LISTING ::
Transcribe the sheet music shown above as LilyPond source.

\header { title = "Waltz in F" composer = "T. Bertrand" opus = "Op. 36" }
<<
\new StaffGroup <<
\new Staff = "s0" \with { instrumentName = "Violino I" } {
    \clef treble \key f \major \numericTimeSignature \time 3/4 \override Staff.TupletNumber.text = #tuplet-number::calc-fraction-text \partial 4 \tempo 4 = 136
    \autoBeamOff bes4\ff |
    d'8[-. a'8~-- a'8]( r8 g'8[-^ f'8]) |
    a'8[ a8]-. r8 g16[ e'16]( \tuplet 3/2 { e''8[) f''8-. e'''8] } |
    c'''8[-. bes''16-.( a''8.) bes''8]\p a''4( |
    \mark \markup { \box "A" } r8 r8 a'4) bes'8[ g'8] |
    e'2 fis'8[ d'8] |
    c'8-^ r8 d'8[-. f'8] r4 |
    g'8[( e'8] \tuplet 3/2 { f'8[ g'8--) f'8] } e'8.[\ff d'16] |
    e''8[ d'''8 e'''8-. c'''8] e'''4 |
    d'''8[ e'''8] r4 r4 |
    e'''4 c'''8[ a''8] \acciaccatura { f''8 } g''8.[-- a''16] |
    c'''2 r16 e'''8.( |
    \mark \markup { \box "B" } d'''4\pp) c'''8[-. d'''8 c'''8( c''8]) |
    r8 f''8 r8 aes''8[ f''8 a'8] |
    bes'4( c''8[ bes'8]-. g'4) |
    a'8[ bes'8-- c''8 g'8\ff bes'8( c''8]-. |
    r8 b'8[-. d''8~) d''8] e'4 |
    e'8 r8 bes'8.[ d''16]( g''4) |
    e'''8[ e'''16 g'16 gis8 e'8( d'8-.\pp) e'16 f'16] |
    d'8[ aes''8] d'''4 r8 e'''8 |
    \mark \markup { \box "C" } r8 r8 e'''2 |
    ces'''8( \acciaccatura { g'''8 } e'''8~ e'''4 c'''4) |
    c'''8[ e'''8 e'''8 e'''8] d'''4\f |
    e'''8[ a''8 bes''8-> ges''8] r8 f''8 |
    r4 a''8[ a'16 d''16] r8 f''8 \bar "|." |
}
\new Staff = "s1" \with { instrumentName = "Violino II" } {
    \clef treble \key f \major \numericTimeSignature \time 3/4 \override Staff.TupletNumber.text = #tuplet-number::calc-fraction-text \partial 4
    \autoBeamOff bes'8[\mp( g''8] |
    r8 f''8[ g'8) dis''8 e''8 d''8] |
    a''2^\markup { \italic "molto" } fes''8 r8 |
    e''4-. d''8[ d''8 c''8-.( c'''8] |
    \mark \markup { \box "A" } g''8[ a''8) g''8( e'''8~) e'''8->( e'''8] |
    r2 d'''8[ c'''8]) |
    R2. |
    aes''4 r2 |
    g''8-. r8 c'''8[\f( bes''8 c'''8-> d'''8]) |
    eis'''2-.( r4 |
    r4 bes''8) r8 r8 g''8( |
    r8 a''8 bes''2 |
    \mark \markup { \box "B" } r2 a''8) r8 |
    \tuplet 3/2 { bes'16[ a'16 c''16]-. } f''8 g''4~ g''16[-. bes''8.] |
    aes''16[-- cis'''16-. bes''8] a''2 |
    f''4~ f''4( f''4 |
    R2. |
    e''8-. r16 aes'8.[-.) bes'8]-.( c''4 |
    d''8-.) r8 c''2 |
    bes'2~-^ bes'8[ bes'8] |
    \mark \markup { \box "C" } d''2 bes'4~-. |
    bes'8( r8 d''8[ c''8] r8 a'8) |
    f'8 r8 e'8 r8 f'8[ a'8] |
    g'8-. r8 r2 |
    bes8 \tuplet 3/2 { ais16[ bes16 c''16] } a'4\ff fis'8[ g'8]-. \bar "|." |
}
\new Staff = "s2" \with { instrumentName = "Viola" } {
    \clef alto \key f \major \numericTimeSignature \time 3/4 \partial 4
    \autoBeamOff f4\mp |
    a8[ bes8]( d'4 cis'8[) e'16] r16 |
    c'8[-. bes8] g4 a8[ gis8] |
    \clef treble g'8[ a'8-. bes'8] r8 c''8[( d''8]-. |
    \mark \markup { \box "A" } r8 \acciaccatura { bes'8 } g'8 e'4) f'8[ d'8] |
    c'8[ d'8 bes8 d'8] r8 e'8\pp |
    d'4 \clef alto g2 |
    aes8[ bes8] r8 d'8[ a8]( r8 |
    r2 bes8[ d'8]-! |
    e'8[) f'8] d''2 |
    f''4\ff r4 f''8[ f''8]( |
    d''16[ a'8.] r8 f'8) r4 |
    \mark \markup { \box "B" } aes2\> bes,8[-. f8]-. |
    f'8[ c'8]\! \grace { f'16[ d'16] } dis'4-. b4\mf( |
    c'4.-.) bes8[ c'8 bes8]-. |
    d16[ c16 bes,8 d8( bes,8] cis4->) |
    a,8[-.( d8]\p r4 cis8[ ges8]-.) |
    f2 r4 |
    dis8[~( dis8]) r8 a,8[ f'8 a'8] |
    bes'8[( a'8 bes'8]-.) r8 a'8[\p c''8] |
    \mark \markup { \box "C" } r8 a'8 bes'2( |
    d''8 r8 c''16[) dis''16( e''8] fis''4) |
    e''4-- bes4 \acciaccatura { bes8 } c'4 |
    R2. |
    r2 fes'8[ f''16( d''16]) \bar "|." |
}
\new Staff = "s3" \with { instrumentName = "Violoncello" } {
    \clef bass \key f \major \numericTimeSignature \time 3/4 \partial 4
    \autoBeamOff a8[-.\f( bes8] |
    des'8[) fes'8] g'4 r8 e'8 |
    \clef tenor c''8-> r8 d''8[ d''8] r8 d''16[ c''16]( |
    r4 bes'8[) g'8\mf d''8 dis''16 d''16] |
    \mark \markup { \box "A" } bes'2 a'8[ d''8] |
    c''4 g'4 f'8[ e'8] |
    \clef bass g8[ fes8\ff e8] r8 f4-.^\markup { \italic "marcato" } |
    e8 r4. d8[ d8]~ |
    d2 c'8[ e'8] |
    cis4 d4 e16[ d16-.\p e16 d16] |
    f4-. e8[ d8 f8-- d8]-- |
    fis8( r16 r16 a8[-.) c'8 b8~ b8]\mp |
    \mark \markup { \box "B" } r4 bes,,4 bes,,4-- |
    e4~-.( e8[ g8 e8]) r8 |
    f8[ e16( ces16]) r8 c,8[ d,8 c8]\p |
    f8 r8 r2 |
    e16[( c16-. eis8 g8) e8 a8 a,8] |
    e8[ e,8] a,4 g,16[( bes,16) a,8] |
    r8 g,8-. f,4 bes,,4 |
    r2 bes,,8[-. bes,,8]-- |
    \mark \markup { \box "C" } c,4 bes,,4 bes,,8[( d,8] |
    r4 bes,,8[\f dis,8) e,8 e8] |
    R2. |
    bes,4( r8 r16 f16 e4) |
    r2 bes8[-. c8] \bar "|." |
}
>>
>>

AIM :: Pull out every line of the entries above that contains the string "numericTimeSignature". Case counts, so only lines with the same capitalization qualify.

THE ANSWER ::
    \clef treble \key f \major \numericTimeSignature \time 3/4 \override Staff.TupletNumber.text = #tuplet-number::calc-fraction-text \partial 4 \tempo 4 = 136
    \clef treble \key f \major \numericTimeSignature \time 3/4 \override Staff.TupletNumber.text = #tuplet-number::calc-fraction-text \partial 4
    \clef alto \key f \major \numericTimeSignature \time 3/4 \partial 4
    \clef bass \key f \major \numericTimeSignature \time 3/4 \partial 4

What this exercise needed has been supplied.